### Exercise details
Every entry must be repeated exactly in the answer.

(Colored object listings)
________________________________________

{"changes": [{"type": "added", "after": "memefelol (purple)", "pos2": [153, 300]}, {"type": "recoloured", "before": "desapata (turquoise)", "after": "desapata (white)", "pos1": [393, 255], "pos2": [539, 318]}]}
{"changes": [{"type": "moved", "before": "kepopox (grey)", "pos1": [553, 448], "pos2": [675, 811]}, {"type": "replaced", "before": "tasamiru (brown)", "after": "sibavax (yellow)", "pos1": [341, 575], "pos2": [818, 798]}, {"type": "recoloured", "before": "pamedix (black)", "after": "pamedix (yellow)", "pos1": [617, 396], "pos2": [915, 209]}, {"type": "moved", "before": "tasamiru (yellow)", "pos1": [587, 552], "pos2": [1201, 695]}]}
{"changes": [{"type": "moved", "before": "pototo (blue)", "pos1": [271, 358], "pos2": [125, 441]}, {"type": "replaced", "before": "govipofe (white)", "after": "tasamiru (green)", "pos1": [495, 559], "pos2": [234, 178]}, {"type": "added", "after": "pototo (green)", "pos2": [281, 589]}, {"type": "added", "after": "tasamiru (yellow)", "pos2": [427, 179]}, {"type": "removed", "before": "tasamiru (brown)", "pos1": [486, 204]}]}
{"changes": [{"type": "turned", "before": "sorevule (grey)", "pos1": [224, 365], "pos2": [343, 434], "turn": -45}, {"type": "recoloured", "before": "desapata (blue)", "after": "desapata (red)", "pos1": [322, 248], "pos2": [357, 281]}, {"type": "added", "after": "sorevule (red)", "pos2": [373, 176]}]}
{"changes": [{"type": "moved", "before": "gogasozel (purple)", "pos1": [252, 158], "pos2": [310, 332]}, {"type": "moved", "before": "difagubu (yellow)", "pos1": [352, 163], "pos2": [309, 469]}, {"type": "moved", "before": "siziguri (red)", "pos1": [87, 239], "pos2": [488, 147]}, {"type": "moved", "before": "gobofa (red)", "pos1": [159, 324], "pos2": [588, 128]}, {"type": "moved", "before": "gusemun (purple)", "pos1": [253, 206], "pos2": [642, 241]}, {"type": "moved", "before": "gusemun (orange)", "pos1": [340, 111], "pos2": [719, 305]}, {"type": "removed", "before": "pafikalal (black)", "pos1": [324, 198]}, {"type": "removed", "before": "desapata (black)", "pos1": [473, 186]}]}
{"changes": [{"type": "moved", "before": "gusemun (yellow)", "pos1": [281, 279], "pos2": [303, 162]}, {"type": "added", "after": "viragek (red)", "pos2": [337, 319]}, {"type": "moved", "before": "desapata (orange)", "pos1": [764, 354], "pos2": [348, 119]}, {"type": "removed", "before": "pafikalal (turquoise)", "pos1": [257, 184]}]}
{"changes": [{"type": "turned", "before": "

________________________________________

### Response area
{"changes": [{"type": "added", "after": "memefelol (purple)", "pos2": [153, 300]}, {"type": "recoloured", "before": "desapata (turquoise)", "after": "desapata (white)", "pos1": [393, 255], "pos2": [539, 318]}]}
{"changes": [{"type": "moved", "before": "kepopox (grey)", "pos1": [553, 448], "pos2": [675, 811]}, {"type": "replaced", "before": "tasamiru (brown)", "after": "sibavax (yellow)", "pos1": [341, 575], "pos2": [818, 798]}, {"type": "recoloured", "before": "pamedix (black)", "after": "pamedix (yellow)", "pos1": [617, 396], "pos2": [915, 209]}, {"type": "moved", "before": "tasamiru (yellow)", "pos1": [587, 552], "pos2": [1201, 695]}]}
{"changes": [{"type": "moved", "before": "pototo (blue)", "pos1": [271, 358], "pos2": [125, 441]}, {"type": "replaced", "before": "govipofe (white)", "after": "tasamiru (green)", "pos1": [495, 559], "pos2": [234, 178]}, {"type": "added", "after": "pototo (green)", "pos2": [281, 589]}, {"type": "added", "after": "tasamiru (yellow)", "pos2": [427, 179]}, {"type": "removed", "before": "tasamiru (brown)", "pos1": [486, 204]}]}
{"changes": [{"type": "turned", "before": "sorevule (grey)", "pos1": [224, 365], "pos2": [343, 434], "turn": -45}, {"type": "recoloured", "before": "desapata (blue)", "after": "desapata (red)", "pos1": [322, 248], "pos2": [357, 281]}, {"type": "added", "after": "sorevule (red)", "pos2": [373, 176]}]}
{"changes": [{"type": "moved", "before": "gogasozel (purple)", "pos1": [252, 158], "pos2": [310, 332]}, {"type": "moved", "before": "difagubu (yellow)", "pos1": [352, 163], "pos2": [309, 469]}, {"type": "moved", "before": "siziguri (red)", "pos1": [87, 239], "pos2": [488, 147]}, {"type": "moved", "before": "gobofa (red)", "pos1": [159, 324], "pos2": [588, 128]}, {"type": "moved", "before": "gusemun (purple)", "pos1": [253, 206], "pos2": [642, 241]}, {"type": "moved", "before": "gusemun (orange)", "pos1": [340, 111], "pos2": [719, 305]}, {"type": "removed", "before": "pafikalal (black)", "pos1": [324, 198]}, {"type": "removed", "before": "desapata (black)", "pos1": [473, 186]}]}
{"changes": [{"type": "moved", "before": "gusemun (yellow)", "pos1": [281, 279], "pos2": [303, 162]}, {"type": "added", "after": "viragek (red)", "pos2": [337, 319]}, {"type": "moved", "before": "desapata (orange)", "pos1": [764, 354], "pos2": [348, 119]}, {"type": "removed", "before": "pafikalal (turquoise)", "pos1": [257, 184]}]}
{"changes": [{"type": "turned", "before": "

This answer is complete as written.